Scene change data
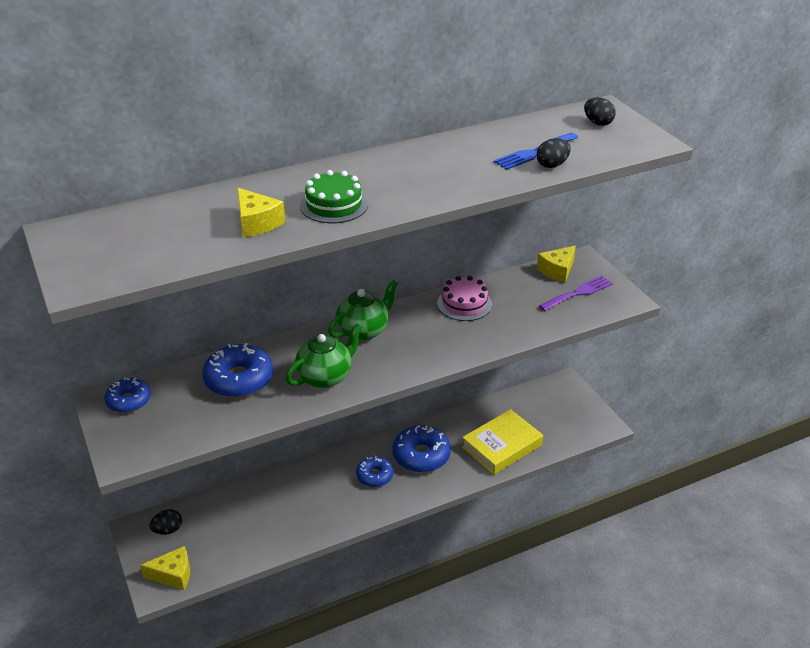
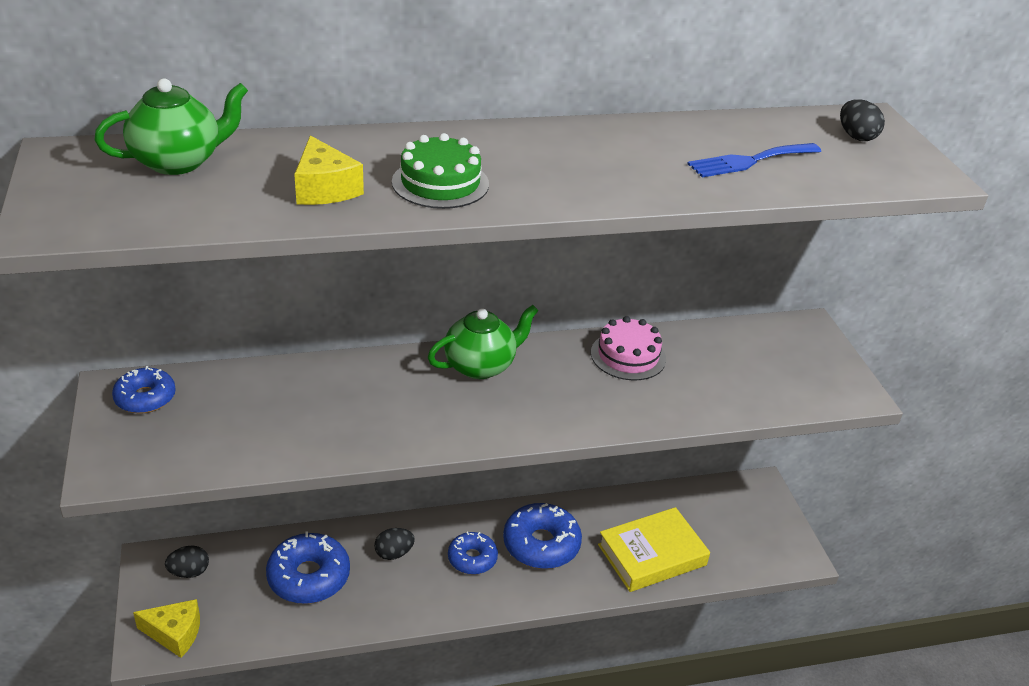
camera: 10 degrees right, 0 degrees up
(239, 379) = (295, 398): blue donut -> blue donut (309, 577)
(325, 377) = (409, 418): green teapot -> green teapot (179, 162)
(552, 165) = (770, 182): black egg -> black egg (394, 553)
(557, 271) = (769, 335): yellow cheese -> none
(578, 293) = (791, 371): purple fork -> none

→ **What the task requires**:
After identifying the lines above that contain "none", copy each one.

→ **Output**:
(557, 271) = (769, 335): yellow cheese -> none
(578, 293) = (791, 371): purple fork -> none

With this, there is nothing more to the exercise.